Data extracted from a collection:

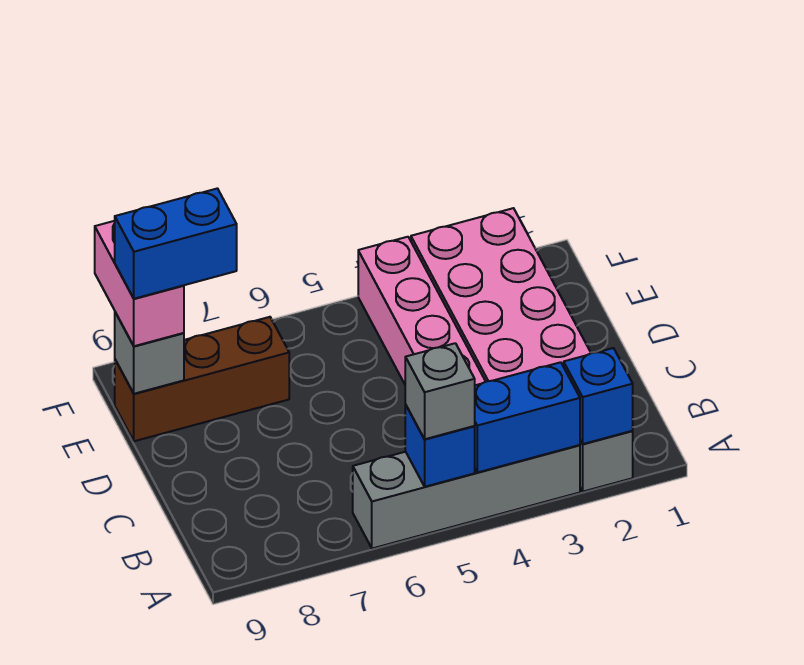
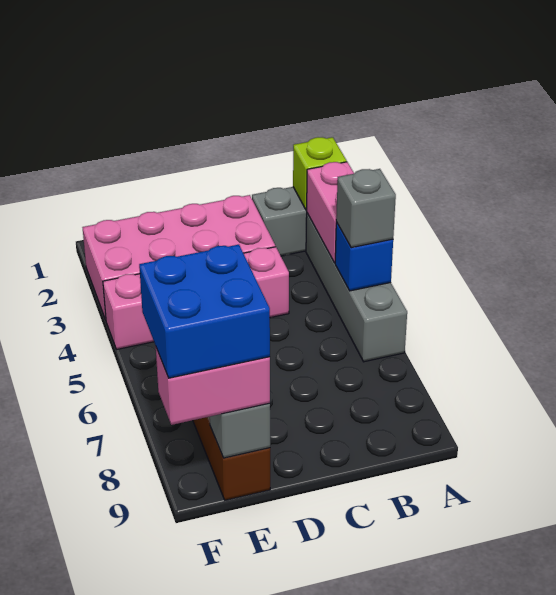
blue brick A2 level 2 -> lime brick A2 level 2
blue brick A3:A4 level 2 -> pink brick A3:A4 level 2
blue brick E8:E9 level 4 -> blue brick E8:F9 level 4

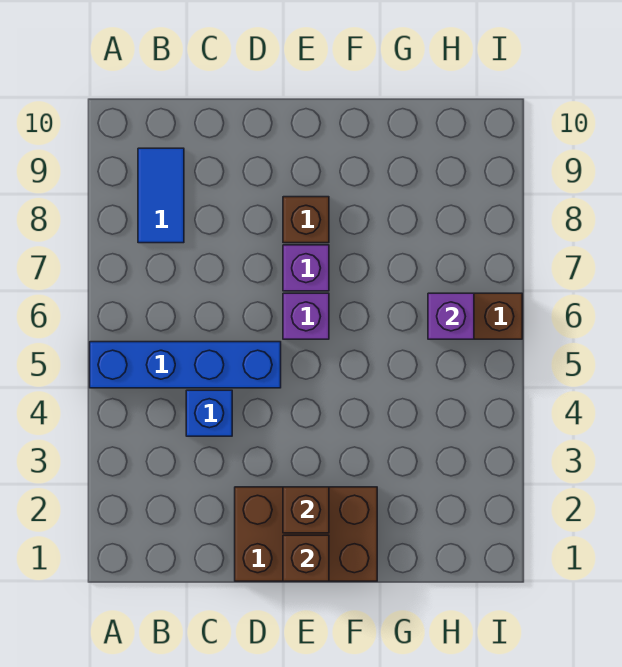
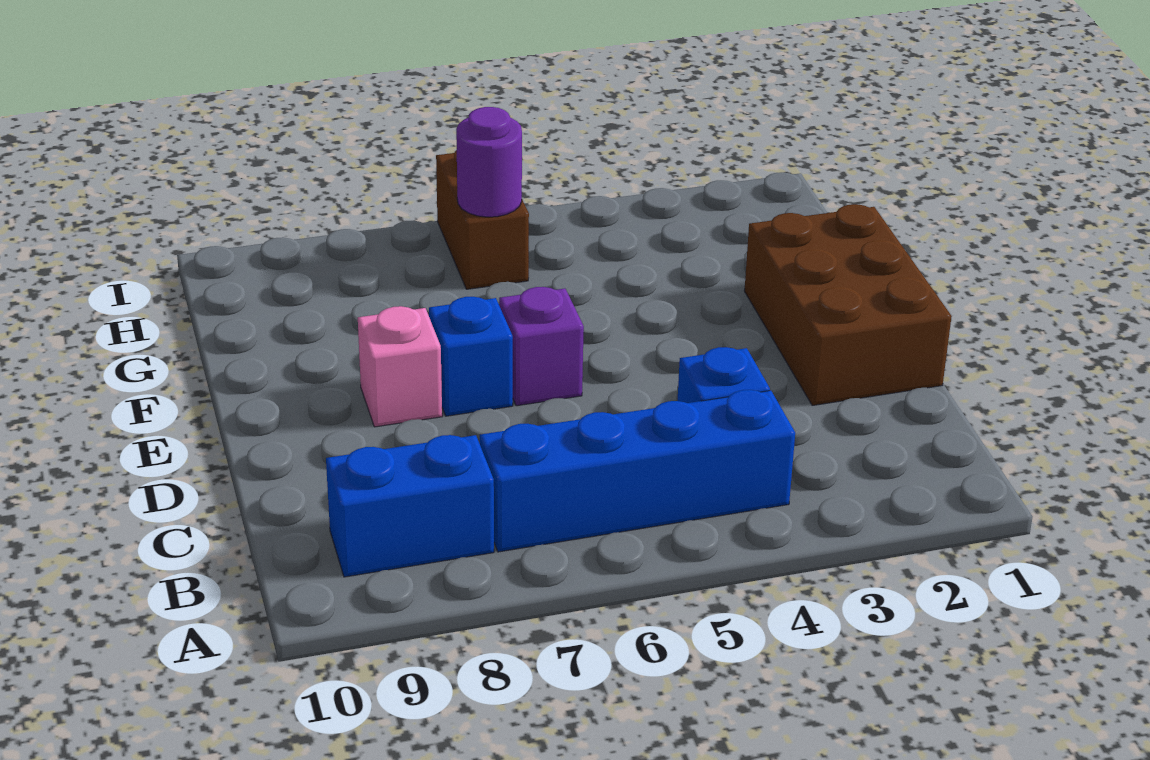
blue brick A5:D5 level 1 -> blue brick B4:B7 level 1
blue tile B8:B9 level 1 -> blue brick B8:B9 level 1
brown brick E1 level 2 -> none
brown brick E2 level 2 -> none
purple brick E7 level 1 -> blue brick E7 level 1
brown brick E8 level 1 -> pink brick E8 level 1
purple brick H6 level 2 -> purple round brick H6 level 2

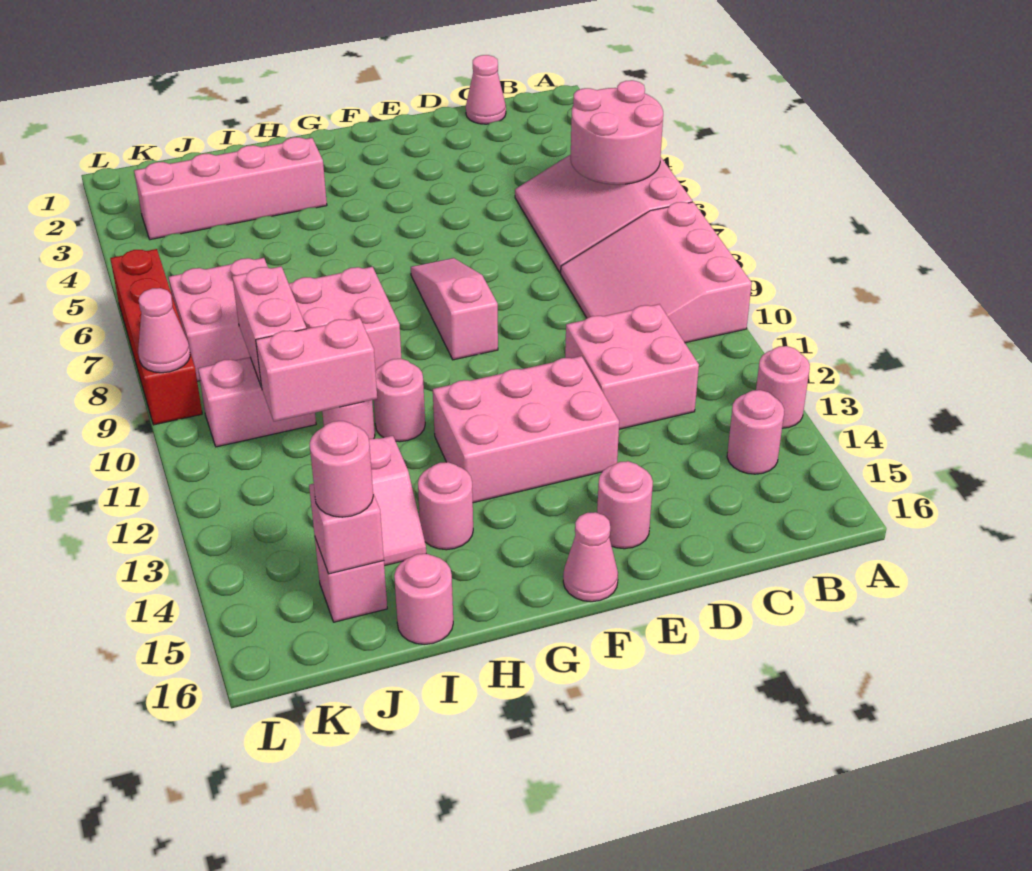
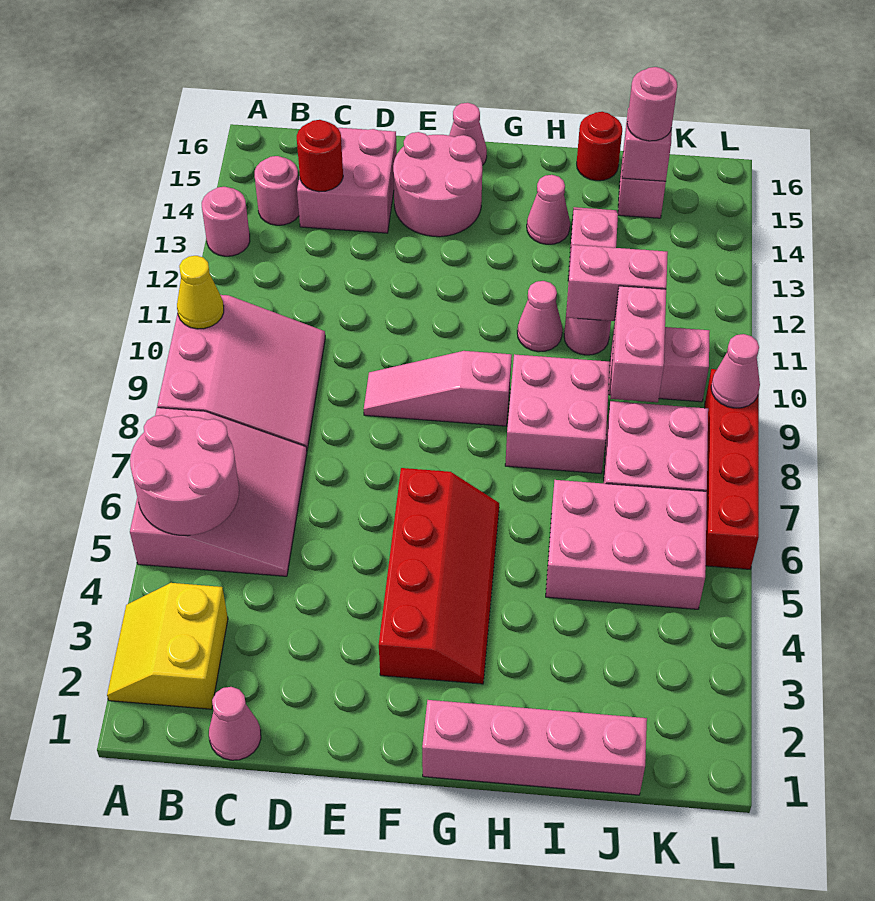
none -> yellow slope A2:B3 level 1 top B
none -> yellow cone A10 level 2
pink brick C11:D12 level 1 -> pink brick C14:D15 level 1
none -> red round brick C14 level 2
pink brick E12:G13 level 1 -> pink brick I5:K6 level 1
pink round brick E15 level 1 -> pink round brick E14:F15 level 1
none -> red slope F3:G6 level 1 top F
pink slope F7:F9 level 1 top 9 -> pink slope E9:G9 level 1 top G
pink brick H3:K3 level 1 -> pink brick G1:J1 level 1
pink round brick H11 level 1 -> pink cone H11 level 1
pink round brick H14 level 1 -> pink cone H14 level 1
pink round brick I16 level 1 -> red round brick I16 level 1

Aim of the task:
Return exactly the lines from the one containing "pink slope F7:F9" through the last line of the records above, both included, and nothing else.

Output for this exercise:
pink slope F7:F9 level 1 top 9 -> pink slope E9:G9 level 1 top G
pink brick H3:K3 level 1 -> pink brick G1:J1 level 1
pink round brick H11 level 1 -> pink cone H11 level 1
pink round brick H14 level 1 -> pink cone H14 level 1
pink round brick I16 level 1 -> red round brick I16 level 1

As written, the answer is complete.